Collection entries
BEGIN

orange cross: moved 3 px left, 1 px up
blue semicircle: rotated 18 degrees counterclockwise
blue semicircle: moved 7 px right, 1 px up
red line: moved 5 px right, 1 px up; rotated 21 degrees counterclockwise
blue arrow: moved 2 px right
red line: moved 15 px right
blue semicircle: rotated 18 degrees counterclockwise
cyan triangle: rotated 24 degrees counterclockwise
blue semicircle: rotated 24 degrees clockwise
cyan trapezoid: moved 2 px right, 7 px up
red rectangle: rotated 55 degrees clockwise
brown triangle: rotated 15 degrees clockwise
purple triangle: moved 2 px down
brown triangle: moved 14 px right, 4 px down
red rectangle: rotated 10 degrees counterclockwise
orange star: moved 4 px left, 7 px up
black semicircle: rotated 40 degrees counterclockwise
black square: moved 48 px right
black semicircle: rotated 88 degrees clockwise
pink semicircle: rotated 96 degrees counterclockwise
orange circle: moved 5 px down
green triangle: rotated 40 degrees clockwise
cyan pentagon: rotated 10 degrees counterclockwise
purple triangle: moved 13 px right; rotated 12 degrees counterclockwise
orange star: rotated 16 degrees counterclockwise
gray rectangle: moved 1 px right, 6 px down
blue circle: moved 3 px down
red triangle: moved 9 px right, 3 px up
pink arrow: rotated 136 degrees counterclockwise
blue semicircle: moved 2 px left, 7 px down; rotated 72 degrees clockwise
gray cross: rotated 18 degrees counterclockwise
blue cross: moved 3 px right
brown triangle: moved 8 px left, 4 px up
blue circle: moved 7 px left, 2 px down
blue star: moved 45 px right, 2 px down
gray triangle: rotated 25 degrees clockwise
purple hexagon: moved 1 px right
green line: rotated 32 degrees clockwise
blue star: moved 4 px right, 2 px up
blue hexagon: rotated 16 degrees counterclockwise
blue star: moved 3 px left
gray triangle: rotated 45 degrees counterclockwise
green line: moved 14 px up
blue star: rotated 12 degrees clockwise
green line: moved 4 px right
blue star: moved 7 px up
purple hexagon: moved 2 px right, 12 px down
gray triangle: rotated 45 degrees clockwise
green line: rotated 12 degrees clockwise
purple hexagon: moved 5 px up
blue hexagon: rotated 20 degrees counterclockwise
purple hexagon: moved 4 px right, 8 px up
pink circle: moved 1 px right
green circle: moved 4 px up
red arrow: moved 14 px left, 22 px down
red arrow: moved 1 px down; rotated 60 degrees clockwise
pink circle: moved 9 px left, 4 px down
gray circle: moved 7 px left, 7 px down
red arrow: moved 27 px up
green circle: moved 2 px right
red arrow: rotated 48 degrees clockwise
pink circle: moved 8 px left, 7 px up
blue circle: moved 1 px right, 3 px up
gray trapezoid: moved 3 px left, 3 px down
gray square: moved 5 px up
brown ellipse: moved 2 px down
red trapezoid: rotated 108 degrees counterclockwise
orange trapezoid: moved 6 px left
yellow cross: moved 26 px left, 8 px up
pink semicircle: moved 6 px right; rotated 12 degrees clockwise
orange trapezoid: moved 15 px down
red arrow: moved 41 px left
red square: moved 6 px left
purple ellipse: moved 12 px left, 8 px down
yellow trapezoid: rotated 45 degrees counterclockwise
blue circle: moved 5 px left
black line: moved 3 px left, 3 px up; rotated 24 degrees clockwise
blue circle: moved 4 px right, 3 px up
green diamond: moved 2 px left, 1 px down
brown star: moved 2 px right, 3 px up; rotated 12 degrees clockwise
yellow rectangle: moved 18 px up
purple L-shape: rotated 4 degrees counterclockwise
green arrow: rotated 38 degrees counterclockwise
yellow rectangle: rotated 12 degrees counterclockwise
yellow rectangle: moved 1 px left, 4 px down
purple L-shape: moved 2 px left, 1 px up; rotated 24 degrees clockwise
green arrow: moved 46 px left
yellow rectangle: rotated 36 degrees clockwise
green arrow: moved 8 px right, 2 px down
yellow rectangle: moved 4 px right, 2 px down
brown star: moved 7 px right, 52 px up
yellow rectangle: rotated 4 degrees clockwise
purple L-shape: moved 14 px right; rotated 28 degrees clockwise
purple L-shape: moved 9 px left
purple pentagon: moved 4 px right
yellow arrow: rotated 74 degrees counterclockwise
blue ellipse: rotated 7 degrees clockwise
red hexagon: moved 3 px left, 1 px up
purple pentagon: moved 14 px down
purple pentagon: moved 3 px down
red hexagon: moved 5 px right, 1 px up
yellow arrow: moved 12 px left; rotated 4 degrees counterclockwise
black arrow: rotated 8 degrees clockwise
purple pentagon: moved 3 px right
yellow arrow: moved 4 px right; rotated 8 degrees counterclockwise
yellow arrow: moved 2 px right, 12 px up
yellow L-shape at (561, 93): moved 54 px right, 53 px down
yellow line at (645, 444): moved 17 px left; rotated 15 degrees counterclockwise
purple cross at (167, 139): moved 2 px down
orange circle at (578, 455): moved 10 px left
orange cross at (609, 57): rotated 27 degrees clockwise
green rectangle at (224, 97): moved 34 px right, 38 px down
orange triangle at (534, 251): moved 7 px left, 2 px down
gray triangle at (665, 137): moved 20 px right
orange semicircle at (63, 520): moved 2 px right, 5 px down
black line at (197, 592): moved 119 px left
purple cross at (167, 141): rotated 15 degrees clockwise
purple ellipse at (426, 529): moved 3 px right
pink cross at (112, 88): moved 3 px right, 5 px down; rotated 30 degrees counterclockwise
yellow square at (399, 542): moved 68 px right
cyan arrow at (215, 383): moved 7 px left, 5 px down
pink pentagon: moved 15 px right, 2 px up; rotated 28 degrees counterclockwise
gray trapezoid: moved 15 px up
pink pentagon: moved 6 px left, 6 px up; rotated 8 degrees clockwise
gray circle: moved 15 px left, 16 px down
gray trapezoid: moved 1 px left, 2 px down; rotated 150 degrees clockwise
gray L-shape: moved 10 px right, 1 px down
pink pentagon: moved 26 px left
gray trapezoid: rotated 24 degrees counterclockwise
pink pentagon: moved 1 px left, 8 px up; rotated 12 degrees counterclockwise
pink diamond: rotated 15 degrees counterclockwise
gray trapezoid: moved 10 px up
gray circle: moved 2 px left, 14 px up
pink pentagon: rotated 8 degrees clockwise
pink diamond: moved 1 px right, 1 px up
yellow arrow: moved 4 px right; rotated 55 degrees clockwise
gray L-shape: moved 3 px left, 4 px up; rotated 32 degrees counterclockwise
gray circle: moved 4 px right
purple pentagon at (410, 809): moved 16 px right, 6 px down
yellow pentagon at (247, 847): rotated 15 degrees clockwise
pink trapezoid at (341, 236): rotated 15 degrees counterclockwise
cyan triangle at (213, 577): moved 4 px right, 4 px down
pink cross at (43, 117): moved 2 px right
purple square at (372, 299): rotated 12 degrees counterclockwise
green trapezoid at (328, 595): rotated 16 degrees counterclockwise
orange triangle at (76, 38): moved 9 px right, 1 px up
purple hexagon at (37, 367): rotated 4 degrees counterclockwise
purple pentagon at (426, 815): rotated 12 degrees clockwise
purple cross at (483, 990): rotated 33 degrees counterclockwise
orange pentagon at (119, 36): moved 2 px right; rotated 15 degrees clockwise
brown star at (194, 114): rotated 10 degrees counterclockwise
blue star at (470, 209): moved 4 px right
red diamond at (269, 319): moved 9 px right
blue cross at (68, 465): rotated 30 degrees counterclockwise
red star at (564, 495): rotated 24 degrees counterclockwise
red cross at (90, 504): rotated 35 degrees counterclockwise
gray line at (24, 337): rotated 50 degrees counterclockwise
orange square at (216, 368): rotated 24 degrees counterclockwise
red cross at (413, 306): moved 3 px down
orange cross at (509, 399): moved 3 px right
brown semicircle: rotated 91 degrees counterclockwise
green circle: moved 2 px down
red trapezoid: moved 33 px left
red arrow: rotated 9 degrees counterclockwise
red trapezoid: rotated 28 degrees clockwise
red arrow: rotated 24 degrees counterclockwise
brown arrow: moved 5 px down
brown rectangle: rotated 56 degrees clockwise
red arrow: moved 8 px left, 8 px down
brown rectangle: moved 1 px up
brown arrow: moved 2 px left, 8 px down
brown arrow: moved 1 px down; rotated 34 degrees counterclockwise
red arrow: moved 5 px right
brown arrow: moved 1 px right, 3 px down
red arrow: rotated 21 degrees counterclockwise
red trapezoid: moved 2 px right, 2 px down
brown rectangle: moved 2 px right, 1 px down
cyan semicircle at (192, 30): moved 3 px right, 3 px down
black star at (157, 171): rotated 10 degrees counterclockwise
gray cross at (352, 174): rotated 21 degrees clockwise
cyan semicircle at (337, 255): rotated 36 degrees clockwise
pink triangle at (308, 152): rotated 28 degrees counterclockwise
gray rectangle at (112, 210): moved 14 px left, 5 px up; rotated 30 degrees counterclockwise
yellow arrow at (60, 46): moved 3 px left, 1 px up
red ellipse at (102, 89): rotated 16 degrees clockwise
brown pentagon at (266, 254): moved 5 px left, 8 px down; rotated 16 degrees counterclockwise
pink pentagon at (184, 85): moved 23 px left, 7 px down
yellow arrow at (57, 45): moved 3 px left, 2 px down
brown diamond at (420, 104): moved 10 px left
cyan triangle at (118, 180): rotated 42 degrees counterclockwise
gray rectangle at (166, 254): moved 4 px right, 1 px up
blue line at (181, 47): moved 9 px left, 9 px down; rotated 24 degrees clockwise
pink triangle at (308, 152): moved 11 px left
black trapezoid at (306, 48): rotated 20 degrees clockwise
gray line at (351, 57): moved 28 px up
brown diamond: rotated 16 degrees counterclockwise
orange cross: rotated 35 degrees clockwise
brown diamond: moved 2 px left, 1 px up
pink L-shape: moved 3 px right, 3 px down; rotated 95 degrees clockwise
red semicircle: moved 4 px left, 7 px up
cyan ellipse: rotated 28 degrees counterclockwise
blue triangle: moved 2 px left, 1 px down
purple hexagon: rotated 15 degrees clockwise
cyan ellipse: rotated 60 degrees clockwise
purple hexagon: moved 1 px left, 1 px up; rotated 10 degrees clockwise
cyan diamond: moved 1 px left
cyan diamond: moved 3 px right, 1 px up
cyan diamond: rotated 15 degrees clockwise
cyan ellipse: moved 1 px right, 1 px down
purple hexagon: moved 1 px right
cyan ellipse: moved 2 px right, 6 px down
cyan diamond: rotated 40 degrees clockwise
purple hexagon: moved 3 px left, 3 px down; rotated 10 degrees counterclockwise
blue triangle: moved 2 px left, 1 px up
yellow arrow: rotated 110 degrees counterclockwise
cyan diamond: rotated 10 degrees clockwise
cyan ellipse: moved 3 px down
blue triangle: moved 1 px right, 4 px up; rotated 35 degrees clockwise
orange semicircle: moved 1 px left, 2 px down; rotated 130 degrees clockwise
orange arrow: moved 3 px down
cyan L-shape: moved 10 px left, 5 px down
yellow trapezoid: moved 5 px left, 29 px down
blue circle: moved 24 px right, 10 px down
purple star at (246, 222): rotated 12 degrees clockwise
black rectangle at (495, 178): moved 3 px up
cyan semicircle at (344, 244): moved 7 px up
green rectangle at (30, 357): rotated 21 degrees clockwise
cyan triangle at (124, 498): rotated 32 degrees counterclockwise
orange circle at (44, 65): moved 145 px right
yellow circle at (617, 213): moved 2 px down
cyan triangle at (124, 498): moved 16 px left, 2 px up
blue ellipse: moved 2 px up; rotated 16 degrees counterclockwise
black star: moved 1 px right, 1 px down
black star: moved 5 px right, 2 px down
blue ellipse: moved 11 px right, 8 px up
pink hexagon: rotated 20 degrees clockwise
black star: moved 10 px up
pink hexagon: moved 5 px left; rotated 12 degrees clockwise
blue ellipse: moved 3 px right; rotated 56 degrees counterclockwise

END

■ Work instructions ■
Please write out everything in the listing from its first line down to and including the line containing "cyan trapezoid: moved 2 px right, 7 px up".

■ Final result ■
orange cross: moved 3 px left, 1 px up
blue semicircle: rotated 18 degrees counterclockwise
blue semicircle: moved 7 px right, 1 px up
red line: moved 5 px right, 1 px up; rotated 21 degrees counterclockwise
blue arrow: moved 2 px right
red line: moved 15 px right
blue semicircle: rotated 18 degrees counterclockwise
cyan triangle: rotated 24 degrees counterclockwise
blue semicircle: rotated 24 degrees clockwise
cyan trapezoid: moved 2 px right, 7 px up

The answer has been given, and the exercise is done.